#### What you need to do
Pick out each line of the score below that contains the string "upbow", treating uppercase and lowercase as distinct, and copy those lines.

(Stored data entries)
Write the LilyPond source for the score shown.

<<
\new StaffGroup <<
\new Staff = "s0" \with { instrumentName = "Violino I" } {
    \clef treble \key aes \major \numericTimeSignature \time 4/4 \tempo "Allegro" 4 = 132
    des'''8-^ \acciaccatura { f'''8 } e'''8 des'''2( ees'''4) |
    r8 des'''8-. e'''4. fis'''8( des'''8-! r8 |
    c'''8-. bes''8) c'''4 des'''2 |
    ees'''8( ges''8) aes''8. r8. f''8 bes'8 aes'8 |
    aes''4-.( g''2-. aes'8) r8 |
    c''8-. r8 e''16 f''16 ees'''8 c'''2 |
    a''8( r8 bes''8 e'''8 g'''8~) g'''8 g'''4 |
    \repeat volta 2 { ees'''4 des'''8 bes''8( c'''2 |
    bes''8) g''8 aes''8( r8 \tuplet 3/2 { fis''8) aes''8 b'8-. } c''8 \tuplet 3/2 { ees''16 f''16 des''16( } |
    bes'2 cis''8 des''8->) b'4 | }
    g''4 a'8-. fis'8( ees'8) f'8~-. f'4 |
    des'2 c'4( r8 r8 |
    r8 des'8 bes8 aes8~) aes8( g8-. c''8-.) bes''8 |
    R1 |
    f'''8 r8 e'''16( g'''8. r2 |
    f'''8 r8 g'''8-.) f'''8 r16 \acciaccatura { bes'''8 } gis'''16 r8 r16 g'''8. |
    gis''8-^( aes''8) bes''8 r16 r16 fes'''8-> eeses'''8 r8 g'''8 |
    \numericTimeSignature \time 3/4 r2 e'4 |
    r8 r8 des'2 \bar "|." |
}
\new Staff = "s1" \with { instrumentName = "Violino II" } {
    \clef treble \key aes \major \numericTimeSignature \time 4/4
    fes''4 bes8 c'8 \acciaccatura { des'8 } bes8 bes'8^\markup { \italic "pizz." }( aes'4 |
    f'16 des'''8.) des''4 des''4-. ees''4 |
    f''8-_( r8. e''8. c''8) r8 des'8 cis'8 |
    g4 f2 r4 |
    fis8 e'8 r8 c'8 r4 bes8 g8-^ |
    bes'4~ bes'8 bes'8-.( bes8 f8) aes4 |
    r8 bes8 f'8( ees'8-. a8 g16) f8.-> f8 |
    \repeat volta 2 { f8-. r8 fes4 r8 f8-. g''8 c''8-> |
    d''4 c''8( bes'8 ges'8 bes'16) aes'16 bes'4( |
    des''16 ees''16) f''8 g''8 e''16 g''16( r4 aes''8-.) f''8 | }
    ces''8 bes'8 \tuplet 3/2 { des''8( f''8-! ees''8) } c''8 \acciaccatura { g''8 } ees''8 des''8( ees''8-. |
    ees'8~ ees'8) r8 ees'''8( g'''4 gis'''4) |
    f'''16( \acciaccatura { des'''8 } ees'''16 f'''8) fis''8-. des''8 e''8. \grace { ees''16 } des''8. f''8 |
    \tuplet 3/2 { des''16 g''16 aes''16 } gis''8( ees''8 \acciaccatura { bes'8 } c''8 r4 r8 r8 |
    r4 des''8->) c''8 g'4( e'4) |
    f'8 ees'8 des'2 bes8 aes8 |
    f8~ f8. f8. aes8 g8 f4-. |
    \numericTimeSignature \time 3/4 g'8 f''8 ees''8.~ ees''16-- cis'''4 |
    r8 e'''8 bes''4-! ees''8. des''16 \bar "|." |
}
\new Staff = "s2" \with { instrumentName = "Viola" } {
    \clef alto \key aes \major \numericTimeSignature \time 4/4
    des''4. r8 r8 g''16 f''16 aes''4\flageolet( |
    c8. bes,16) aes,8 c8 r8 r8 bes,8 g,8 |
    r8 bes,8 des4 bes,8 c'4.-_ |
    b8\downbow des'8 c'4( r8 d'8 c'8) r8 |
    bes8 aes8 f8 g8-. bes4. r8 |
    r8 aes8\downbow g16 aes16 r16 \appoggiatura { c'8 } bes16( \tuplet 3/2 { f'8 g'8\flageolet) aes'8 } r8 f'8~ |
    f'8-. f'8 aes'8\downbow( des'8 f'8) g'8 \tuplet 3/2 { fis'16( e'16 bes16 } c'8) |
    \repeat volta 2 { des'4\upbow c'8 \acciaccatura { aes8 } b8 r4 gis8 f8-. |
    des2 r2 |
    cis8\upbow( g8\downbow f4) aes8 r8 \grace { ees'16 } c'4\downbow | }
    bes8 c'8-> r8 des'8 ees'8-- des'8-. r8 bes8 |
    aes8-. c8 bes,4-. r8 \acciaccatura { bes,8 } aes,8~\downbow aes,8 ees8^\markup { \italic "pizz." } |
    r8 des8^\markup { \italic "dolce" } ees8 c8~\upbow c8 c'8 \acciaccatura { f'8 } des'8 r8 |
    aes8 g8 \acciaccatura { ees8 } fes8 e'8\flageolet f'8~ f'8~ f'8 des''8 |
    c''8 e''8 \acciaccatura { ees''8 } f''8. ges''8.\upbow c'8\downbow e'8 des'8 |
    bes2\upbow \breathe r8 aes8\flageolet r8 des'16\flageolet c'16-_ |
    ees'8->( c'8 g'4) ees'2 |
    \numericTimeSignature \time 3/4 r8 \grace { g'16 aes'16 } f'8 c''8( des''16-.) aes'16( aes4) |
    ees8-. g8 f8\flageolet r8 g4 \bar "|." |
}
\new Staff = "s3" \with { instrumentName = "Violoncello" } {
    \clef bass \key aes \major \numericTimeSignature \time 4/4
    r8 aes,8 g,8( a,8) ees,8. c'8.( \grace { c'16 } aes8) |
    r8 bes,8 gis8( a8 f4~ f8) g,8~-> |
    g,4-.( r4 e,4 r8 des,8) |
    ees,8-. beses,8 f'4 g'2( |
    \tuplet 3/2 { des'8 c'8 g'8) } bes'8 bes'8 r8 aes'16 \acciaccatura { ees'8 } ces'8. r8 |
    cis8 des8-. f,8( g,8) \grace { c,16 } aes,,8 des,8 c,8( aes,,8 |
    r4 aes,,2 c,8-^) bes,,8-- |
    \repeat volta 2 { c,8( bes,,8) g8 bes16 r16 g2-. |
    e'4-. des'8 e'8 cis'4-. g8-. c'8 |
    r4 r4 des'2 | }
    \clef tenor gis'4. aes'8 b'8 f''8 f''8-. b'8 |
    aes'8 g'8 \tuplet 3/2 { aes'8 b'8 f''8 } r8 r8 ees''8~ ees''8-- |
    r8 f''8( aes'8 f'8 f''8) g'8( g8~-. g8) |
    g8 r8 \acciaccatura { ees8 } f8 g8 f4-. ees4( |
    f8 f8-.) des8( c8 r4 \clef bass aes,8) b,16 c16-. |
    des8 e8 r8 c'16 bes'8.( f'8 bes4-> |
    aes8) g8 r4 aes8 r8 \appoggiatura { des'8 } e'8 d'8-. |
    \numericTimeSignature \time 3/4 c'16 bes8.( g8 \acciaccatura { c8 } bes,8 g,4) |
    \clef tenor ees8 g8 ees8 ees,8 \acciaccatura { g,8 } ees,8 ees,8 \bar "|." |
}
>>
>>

#### Answer below
    \repeat volta 2 { des'4\upbow c'8 \acciaccatura { aes8 } b8 r4 gis8 f8-. |
    cis8\upbow( g8\downbow f4) aes8 r8 \grace { ees'16 } c'4\downbow | }
    r8 des8^\markup { \italic "dolce" } ees8 c8~\upbow c8 c'8 \acciaccatura { f'8 } des'8 r8 |
    c''8 e''8 \acciaccatura { ees''8 } f''8. ges''8.\upbow c'8\downbow e'8 des'8 |
    bes2\upbow \breathe r8 aes8\flageolet r8 des'16\flageolet c'16-_ |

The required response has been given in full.